● TASK GOAL: Everything from the line containing "POT1: 5k -> 50k" through the last line of the entries needs to be repeated exactly. Pictures must be left out.
[Start of section]
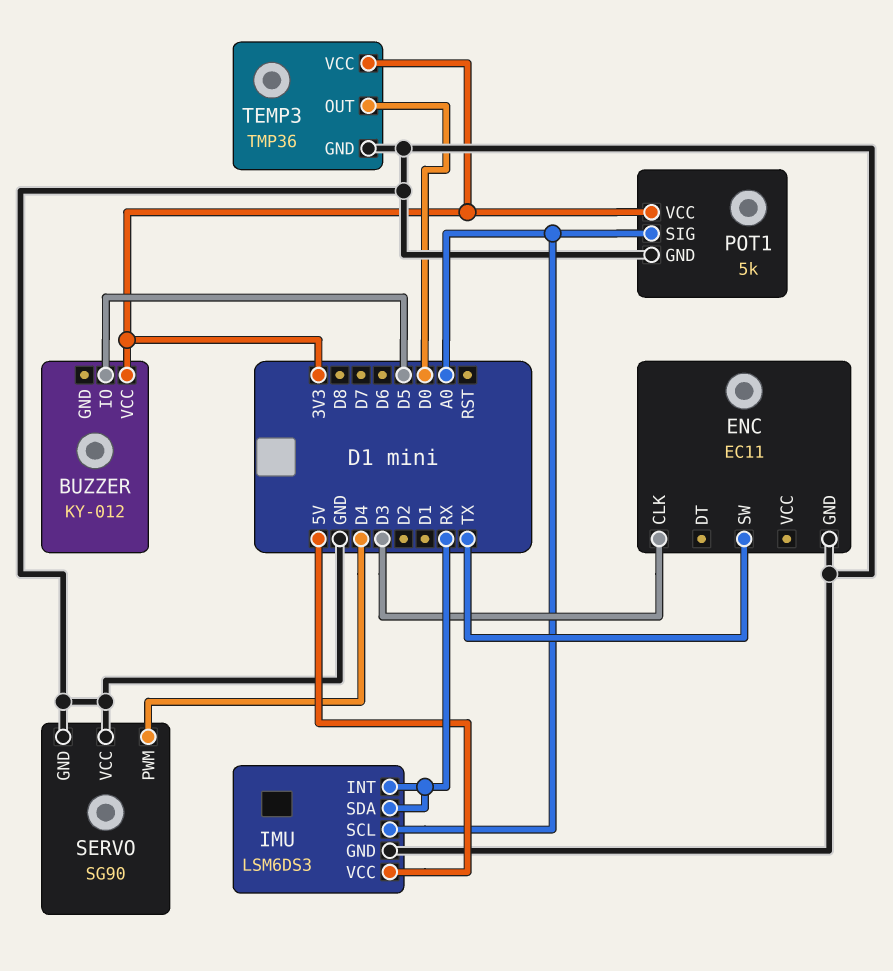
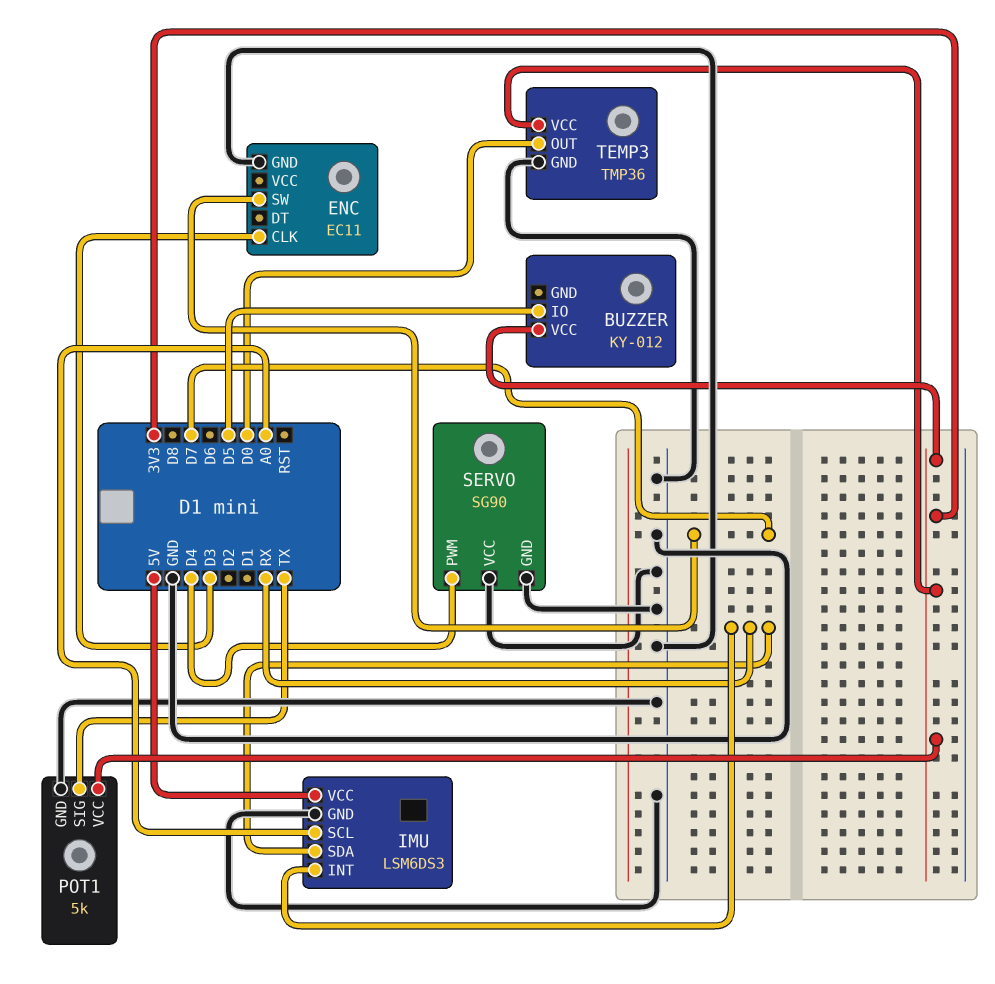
ENC pin SW: TX -> D7
POT1 pin SIG: A0 -> TX

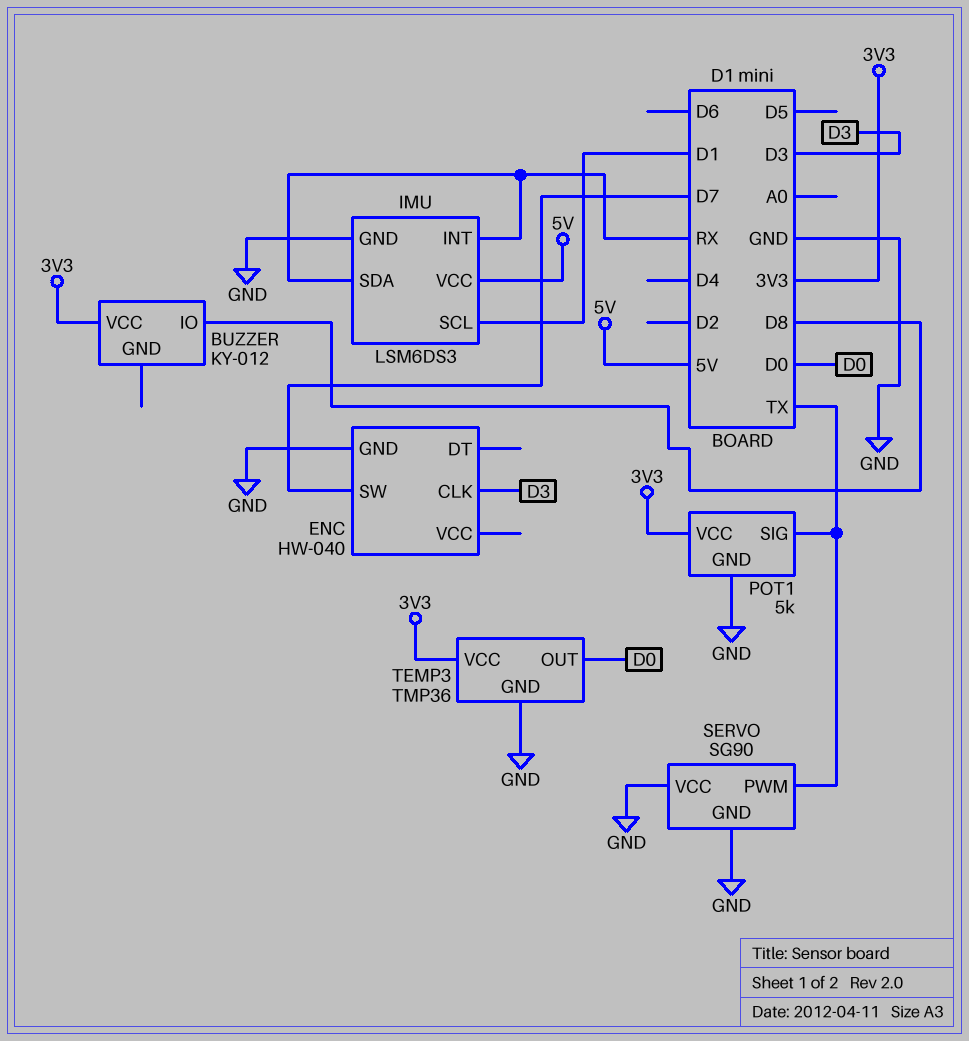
BUZZER pin IO: D5 -> D8
ENC: EC11 -> HW-040
IMU pin SCL: A0 -> D1
SERVO pin PWM: D4 -> TX

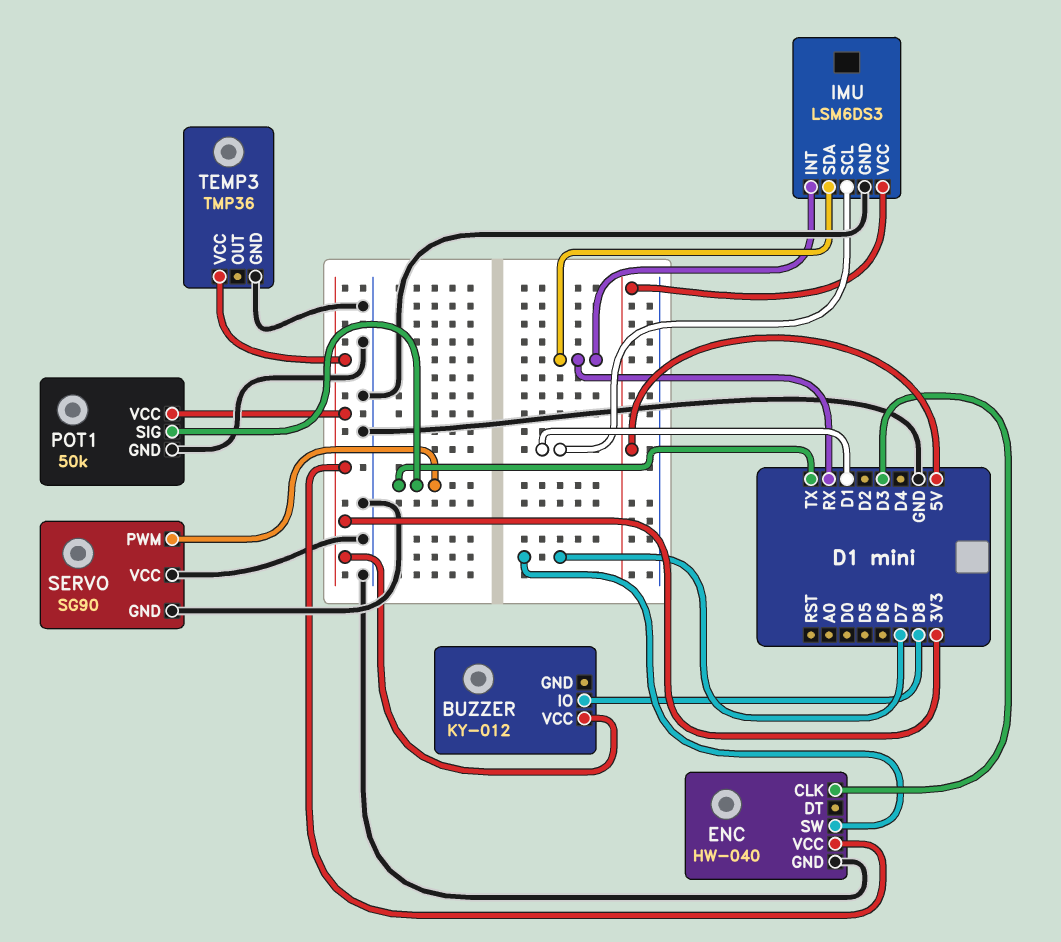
ENC pin VCC: none -> 3V3
POT1: 5k -> 50k
TEMP3 pin OUT: D0 -> none

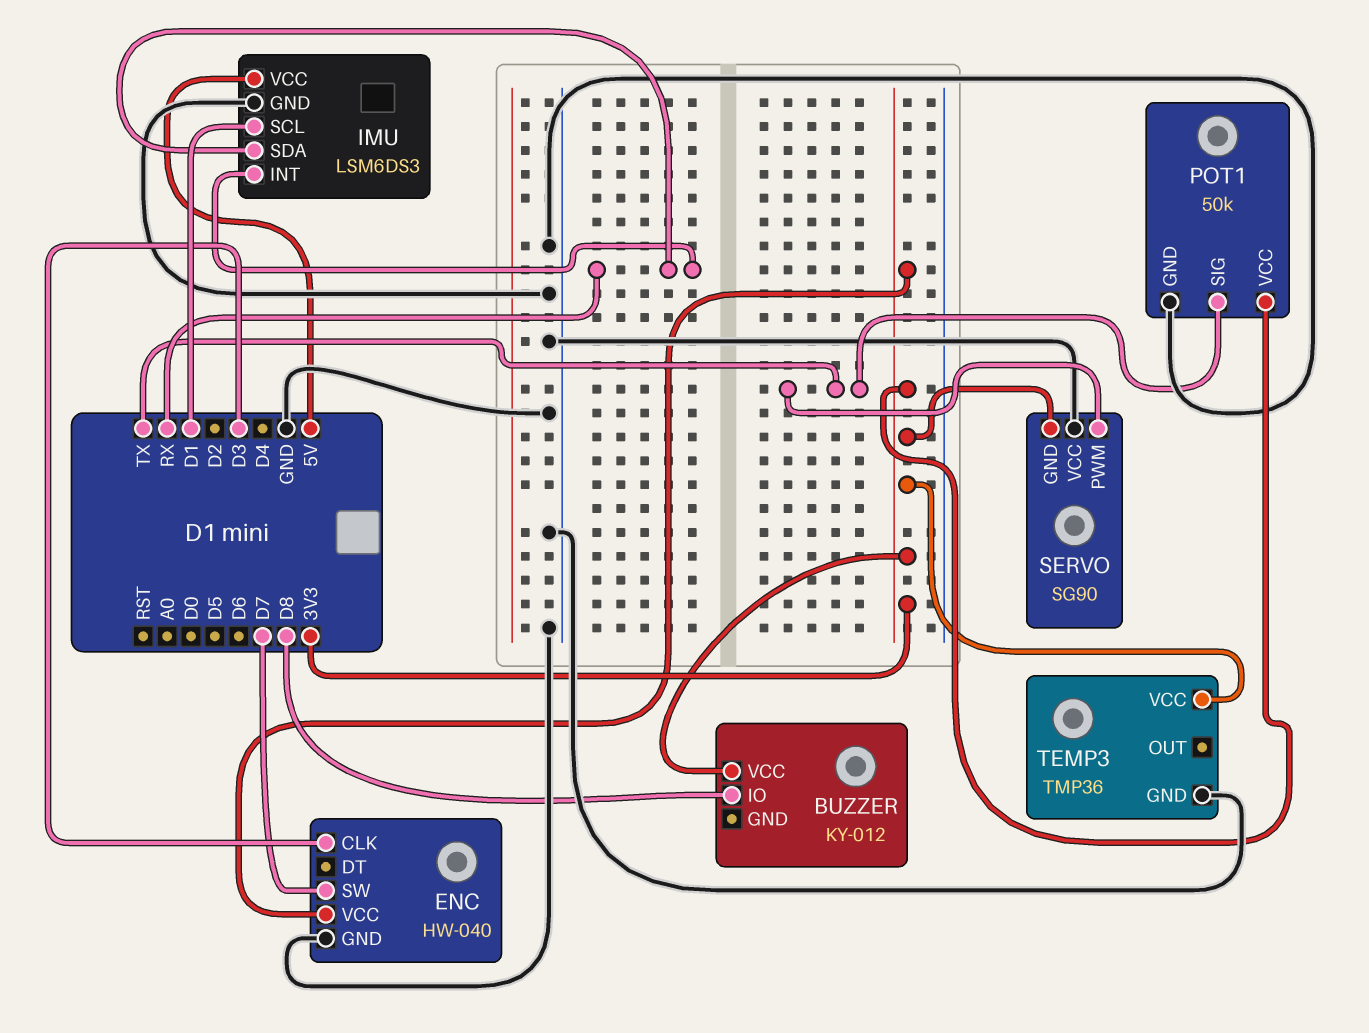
SERVO pin GND: GND -> 3V3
[End of section]
● TASK ANSWER:
POT1: 5k -> 50k
TEMP3 pin OUT: D0 -> none

SERVO pin GND: GND -> 3V3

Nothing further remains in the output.